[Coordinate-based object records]
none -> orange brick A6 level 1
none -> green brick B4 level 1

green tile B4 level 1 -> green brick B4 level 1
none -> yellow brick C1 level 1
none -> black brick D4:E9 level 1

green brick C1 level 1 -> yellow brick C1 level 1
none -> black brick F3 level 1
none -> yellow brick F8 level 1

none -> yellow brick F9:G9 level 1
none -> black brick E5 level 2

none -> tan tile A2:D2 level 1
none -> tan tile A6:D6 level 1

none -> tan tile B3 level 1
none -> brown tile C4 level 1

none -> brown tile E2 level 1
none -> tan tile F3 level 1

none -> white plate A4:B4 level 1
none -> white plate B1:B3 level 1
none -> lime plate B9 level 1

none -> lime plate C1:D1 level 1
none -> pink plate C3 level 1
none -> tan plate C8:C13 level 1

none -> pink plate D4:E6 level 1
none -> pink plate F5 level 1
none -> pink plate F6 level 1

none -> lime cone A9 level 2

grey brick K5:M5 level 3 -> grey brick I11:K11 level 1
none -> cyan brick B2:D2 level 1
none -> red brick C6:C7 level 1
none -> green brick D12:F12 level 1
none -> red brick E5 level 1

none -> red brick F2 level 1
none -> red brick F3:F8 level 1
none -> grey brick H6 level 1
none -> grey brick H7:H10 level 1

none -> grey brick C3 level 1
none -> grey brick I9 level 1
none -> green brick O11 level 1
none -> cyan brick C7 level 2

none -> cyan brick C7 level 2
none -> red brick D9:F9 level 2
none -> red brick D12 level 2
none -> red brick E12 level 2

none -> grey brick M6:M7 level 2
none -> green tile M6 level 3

ASSIGNED TASK
Print the data in full. Match it exactly.

SOLUTION TO THIS TASK
none -> orange brick A6 level 1
none -> green brick B4 level 1

green tile B4 level 1 -> green brick B4 level 1
none -> yellow brick C1 level 1
none -> black brick D4:E9 level 1

green brick C1 level 1 -> yellow brick C1 level 1
none -> black brick F3 level 1
none -> yellow brick F8 level 1

none -> yellow brick F9:G9 level 1
none -> black brick E5 level 2

none -> tan tile A2:D2 level 1
none -> tan tile A6:D6 level 1

none -> tan tile B3 level 1
none -> brown tile C4 level 1

none -> brown tile E2 level 1
none -> tan tile F3 level 1

none -> white plate A4:B4 level 1
none -> white plate B1:B3 level 1
none -> lime plate B9 level 1

none -> lime plate C1:D1 level 1
none -> pink plate C3 level 1
none -> tan plate C8:C13 level 1

none -> pink plate D4:E6 level 1
none -> pink plate F5 level 1
none -> pink plate F6 level 1

none -> lime cone A9 level 2

grey brick K5:M5 level 3 -> grey brick I11:K11 level 1
none -> cyan brick B2:D2 level 1
none -> red brick C6:C7 level 1
none -> green brick D12:F12 level 1
none -> red brick E5 level 1

none -> red brick F2 level 1
none -> red brick F3:F8 level 1
none -> grey brick H6 level 1
none -> grey brick H7:H10 level 1

none -> grey brick C3 level 1
none -> grey brick I9 level 1
none -> green brick O11 level 1
none -> cyan brick C7 level 2

none -> cyan brick C7 level 2
none -> red brick D9:F9 level 2
none -> red brick D12 level 2
none -> red brick E12 level 2

none -> grey brick M6:M7 level 2
none -> green tile M6 level 3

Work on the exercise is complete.